Below are some records; quote exactly the lines from the one that contains "(690, 518) = (645, 188): pink goblet -> none" through the one that contains "(475, 328) = (280, 281): grey bell -> none", inclusive, and no others.

____ DATA TO EXAMINE

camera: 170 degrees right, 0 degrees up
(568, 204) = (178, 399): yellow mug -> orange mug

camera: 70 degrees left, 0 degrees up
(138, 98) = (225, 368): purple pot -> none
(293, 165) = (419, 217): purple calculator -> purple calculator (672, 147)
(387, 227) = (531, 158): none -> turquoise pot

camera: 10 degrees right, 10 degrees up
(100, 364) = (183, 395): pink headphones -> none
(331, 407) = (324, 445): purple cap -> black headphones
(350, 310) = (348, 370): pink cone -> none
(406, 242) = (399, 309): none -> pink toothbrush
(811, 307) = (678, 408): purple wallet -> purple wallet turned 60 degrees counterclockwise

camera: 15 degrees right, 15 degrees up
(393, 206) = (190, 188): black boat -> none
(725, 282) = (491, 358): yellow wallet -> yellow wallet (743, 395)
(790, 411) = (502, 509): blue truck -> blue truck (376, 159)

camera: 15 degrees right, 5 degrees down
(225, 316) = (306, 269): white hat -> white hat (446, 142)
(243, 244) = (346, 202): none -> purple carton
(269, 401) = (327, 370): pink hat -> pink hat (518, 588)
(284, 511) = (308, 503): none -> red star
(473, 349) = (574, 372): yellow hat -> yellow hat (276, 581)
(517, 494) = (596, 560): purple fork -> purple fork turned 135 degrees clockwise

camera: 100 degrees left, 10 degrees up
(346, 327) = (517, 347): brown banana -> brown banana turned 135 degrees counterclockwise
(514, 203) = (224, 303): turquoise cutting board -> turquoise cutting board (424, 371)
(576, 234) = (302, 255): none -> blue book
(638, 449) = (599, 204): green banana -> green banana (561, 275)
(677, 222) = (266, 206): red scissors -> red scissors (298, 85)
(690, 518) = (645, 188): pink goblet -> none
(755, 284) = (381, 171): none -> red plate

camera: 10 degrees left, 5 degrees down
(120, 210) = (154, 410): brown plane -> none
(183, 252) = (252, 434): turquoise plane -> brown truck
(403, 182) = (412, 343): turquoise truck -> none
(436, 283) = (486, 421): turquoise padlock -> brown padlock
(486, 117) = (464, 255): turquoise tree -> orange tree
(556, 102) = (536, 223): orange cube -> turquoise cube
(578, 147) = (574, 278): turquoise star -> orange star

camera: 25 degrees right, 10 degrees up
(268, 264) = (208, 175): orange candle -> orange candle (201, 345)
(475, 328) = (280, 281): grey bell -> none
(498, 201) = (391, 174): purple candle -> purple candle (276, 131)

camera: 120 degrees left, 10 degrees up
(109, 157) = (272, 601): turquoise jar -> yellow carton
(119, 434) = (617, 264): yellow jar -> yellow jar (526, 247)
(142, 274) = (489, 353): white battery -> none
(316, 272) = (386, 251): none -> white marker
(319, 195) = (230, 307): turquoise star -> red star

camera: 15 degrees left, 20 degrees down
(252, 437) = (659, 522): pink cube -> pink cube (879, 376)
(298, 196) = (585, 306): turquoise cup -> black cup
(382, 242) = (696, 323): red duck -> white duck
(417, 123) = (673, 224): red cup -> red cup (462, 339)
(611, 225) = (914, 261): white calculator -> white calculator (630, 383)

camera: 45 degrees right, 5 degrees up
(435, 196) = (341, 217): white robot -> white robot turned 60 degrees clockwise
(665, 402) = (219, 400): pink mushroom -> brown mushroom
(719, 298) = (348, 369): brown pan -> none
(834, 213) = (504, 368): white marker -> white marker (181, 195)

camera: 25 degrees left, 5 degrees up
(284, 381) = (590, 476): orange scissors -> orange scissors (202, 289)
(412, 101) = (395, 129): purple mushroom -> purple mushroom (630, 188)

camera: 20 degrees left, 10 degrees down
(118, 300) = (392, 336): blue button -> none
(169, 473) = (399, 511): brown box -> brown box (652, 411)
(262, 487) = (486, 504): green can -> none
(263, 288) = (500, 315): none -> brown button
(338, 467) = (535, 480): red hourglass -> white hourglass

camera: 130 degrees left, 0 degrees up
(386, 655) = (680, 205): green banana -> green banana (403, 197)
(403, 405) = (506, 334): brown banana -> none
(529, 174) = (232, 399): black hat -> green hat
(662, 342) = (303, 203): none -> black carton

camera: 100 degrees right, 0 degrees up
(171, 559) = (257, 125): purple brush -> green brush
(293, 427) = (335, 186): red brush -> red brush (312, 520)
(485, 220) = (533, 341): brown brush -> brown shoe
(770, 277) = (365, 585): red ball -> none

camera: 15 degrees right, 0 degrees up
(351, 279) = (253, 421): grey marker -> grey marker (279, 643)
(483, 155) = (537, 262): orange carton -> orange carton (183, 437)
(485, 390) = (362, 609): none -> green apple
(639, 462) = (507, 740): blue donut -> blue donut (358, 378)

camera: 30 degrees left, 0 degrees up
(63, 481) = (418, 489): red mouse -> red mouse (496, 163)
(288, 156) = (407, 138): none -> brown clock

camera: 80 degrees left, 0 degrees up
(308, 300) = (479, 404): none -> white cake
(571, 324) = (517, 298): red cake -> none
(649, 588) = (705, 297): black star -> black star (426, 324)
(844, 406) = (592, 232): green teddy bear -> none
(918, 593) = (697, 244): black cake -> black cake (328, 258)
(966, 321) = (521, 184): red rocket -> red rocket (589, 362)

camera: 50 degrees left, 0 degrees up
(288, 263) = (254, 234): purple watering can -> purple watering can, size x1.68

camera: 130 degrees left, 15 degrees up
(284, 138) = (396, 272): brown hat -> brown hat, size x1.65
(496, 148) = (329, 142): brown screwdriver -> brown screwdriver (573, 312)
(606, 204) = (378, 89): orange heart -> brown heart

________

### RESPONSE TO THIS EXERCISE
(690, 518) = (645, 188): pink goblet -> none
(755, 284) = (381, 171): none -> red plate

camera: 10 degrees left, 5 degrees down
(120, 210) = (154, 410): brown plane -> none
(183, 252) = (252, 434): turquoise plane -> brown truck
(403, 182) = (412, 343): turquoise truck -> none
(436, 283) = (486, 421): turquoise padlock -> brown padlock
(486, 117) = (464, 255): turquoise tree -> orange tree
(556, 102) = (536, 223): orange cube -> turquoise cube
(578, 147) = (574, 278): turquoise star -> orange star

camera: 25 degrees right, 10 degrees up
(268, 264) = (208, 175): orange candle -> orange candle (201, 345)
(475, 328) = (280, 281): grey bell -> none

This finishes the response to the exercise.